** Opening Source material block **

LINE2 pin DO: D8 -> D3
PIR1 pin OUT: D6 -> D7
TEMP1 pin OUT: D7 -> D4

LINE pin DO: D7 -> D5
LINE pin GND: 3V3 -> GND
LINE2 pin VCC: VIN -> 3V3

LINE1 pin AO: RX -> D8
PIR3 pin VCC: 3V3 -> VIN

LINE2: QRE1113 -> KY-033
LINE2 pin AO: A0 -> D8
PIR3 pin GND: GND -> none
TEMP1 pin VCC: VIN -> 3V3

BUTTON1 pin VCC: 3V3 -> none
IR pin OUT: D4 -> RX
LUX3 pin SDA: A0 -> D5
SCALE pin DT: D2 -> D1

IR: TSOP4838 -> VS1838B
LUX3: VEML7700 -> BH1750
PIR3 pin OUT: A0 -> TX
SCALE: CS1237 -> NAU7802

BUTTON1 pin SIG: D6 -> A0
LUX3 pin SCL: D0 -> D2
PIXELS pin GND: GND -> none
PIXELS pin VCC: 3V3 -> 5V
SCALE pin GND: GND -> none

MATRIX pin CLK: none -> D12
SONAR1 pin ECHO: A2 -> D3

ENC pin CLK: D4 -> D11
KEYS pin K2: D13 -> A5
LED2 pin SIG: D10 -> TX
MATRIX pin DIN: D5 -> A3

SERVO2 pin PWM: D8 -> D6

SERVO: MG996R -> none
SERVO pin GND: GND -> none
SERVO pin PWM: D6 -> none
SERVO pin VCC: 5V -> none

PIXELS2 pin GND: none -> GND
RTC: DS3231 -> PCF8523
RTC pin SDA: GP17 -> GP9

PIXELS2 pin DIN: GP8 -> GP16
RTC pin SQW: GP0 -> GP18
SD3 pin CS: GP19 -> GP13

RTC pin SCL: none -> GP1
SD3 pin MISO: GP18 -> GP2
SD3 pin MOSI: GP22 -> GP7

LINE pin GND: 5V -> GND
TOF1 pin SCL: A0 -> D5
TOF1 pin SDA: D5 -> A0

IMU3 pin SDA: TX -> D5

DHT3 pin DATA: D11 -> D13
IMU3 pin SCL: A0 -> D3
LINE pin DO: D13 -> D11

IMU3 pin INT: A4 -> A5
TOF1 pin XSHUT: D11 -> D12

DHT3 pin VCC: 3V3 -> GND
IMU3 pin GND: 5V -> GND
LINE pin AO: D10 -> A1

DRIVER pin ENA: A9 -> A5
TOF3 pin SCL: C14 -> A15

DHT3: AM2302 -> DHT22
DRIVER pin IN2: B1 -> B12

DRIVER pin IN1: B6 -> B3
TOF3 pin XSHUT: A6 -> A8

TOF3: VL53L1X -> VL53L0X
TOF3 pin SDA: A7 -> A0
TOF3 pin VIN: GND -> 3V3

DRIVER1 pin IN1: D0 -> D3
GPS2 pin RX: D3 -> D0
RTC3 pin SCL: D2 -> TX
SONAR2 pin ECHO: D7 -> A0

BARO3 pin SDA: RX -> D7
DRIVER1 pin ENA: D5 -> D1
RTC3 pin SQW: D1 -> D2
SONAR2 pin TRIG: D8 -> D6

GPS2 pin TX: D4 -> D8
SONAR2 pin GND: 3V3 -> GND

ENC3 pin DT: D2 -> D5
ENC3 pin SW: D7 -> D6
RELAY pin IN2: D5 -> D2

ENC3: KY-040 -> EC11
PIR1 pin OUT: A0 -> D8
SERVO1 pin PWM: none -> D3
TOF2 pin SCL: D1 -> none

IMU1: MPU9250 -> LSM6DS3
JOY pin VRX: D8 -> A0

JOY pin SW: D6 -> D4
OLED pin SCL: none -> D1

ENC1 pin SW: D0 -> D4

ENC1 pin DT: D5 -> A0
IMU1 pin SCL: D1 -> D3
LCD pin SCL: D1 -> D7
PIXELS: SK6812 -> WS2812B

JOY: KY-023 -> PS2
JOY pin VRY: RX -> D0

** Closing Source material block **

# Exercise details:
Your task is to copy each line of the listing that holds the word "ECHO".

# Solution for this task:
SONAR1 pin ECHO: A2 -> D3
SONAR2 pin ECHO: D7 -> A0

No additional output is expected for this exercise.